### The task
Take the line that contains "Rossen: [103,202,134,233] ->" as the first line and the last line of the material below as the final one; reproduce exactly the lines between, inclusive.

### Listed records
·····

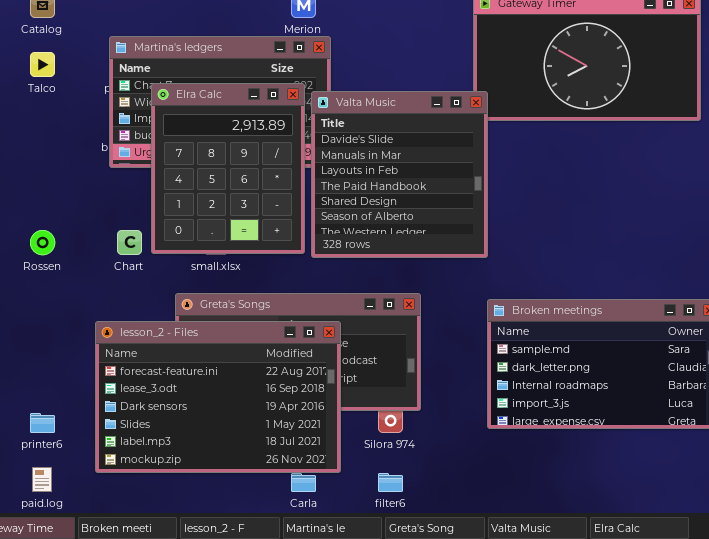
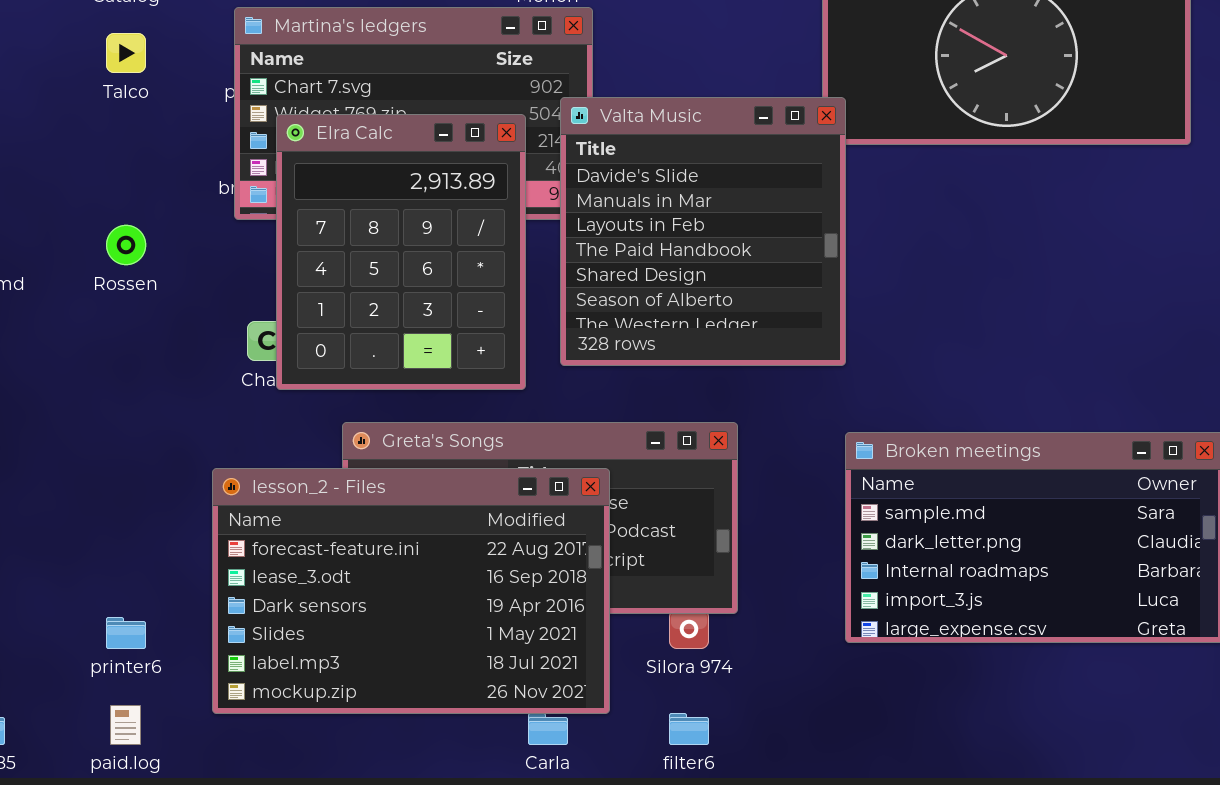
Elra Calc: [151,83,305,254] -> [276,114,526,390], moved
Rossen: [30,230,55,255] -> [106,225,146,265], moved

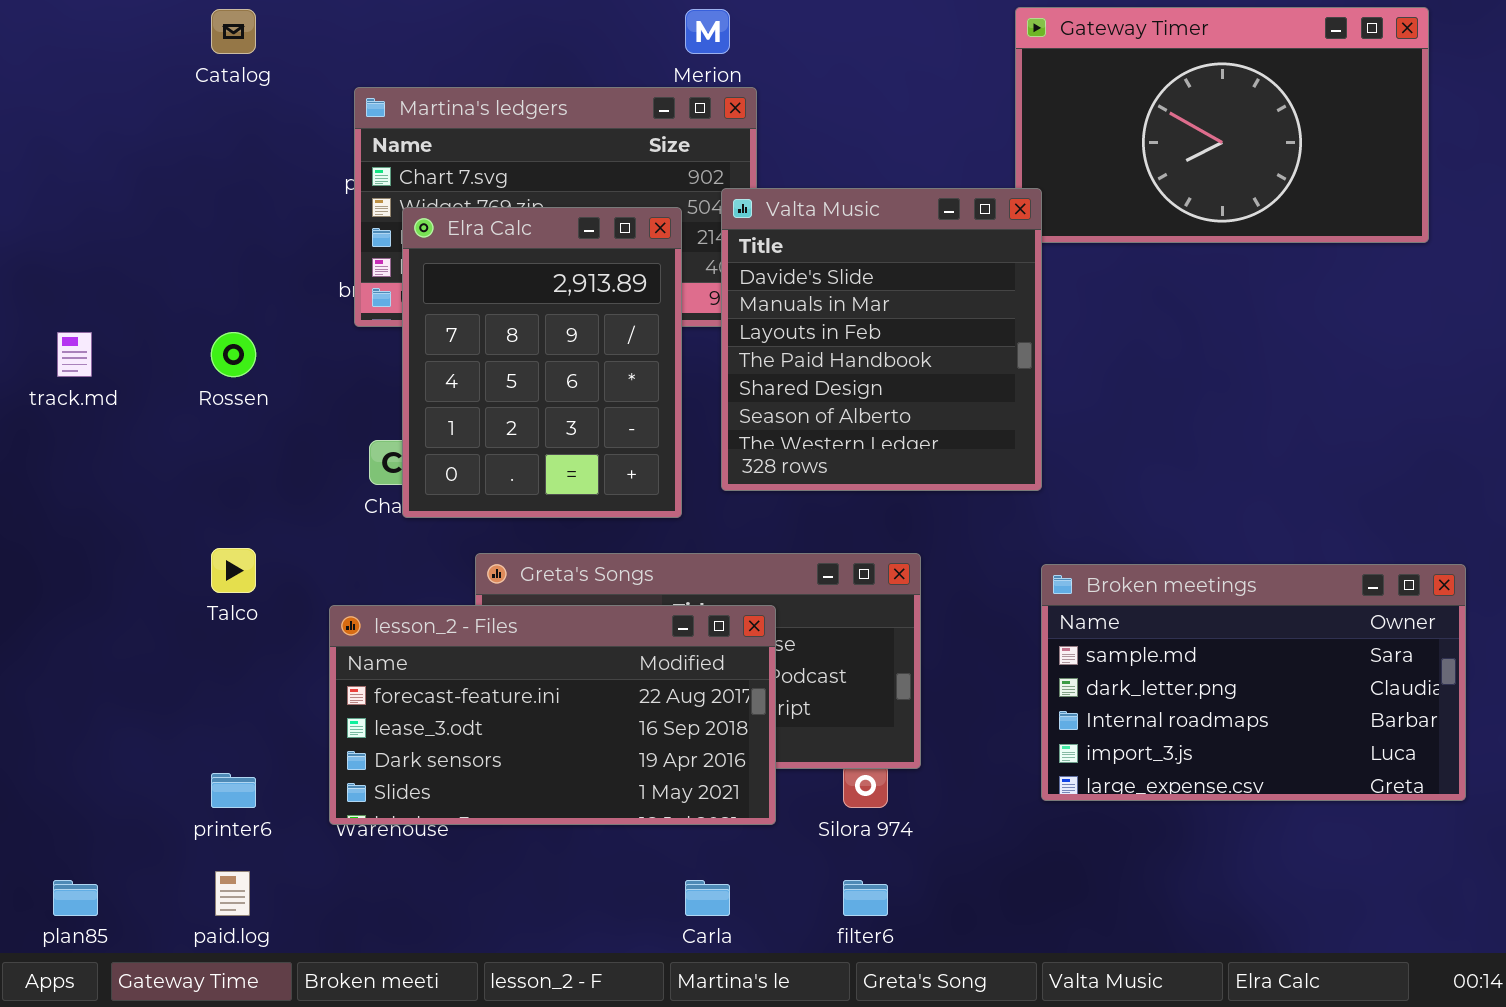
Talco: [106,33,146,73] -> [211,548,256,593], moved
lesson_2 - Files: [212,468,610,714] -> [329,605,776,825], resized

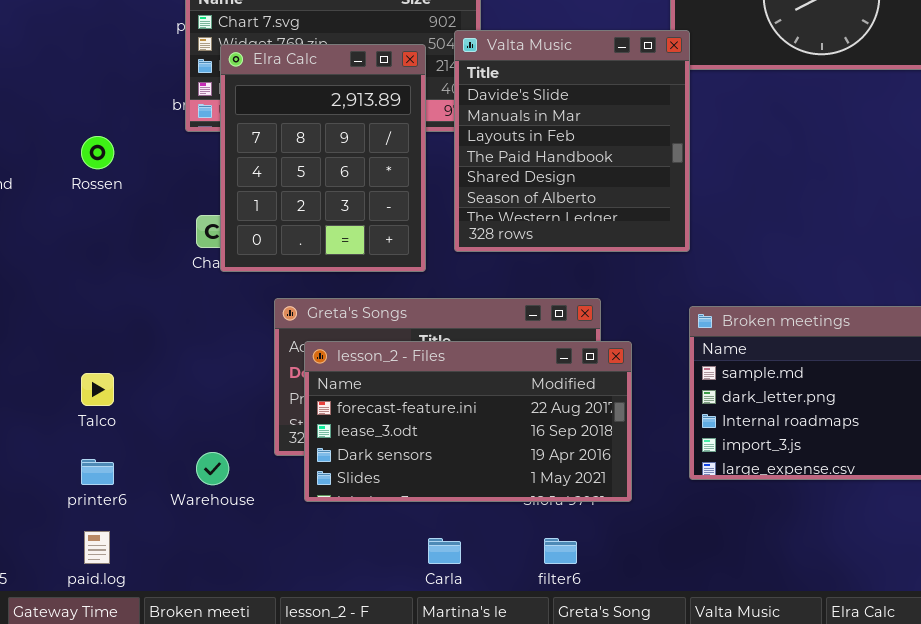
Talco: [211,548,256,593] -> [81,373,114,406], moved
lesson_2 - Files: [329,605,776,825] -> [304,341,632,502], moved

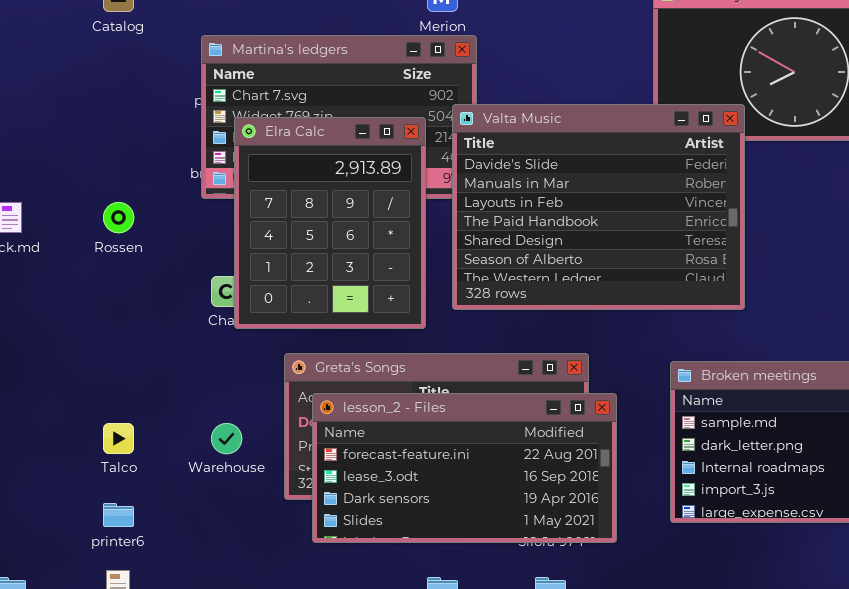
Valta Music: [454,30,690,252] -> [452,104,745,310], resized
Warehouse: [196,452,229,485] -> [211,423,242,454], moved

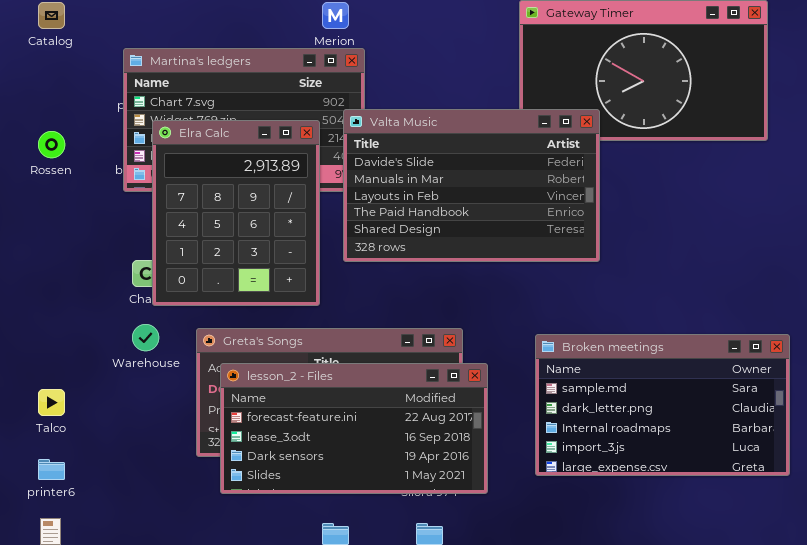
Valta Music: [452,104,745,310] -> [343,109,600,262], resized
Rossen: [103,202,134,233] -> [38,131,65,158], moved
Warehouse: [211,423,242,454] -> [132,324,159,351], moved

·····

### Answer box
Rossen: [103,202,134,233] -> [38,131,65,158], moved
Warehouse: [211,423,242,454] -> [132,324,159,351], moved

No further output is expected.